##### Data provided

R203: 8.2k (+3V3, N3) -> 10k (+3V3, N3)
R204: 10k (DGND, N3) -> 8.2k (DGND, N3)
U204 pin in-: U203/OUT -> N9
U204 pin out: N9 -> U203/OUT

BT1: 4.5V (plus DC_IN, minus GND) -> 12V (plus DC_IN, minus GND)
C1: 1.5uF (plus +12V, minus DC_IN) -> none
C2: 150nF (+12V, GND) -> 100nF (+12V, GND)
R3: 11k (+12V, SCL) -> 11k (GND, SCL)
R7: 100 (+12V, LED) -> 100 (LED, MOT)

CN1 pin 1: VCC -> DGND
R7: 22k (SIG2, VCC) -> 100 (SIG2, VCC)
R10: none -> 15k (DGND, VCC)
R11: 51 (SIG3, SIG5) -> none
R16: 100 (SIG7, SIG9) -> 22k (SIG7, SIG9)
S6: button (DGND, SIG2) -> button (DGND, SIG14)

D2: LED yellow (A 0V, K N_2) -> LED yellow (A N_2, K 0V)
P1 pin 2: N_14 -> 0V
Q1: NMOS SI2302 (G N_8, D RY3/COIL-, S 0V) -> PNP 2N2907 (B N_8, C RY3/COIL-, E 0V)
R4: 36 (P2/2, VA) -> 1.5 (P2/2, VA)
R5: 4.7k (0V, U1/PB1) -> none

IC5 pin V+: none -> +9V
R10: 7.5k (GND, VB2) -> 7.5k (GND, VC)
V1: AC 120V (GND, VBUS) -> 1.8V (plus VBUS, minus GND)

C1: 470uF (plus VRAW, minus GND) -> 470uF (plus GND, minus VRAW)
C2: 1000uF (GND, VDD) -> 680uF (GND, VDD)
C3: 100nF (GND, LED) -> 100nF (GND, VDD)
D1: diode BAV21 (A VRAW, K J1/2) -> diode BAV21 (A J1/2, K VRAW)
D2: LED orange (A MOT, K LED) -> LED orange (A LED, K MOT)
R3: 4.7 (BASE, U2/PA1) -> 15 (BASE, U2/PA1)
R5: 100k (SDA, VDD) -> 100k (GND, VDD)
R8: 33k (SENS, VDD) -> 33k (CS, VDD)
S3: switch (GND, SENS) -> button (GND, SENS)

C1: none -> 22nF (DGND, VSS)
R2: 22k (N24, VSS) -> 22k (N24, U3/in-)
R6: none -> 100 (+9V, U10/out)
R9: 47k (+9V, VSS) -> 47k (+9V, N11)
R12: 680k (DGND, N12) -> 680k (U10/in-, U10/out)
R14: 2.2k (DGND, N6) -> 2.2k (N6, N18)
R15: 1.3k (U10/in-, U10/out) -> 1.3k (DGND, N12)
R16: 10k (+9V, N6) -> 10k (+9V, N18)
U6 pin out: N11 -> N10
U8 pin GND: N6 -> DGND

##########

Action item
Say how many lines above hold "none", and nothing else.

Answer to this task
7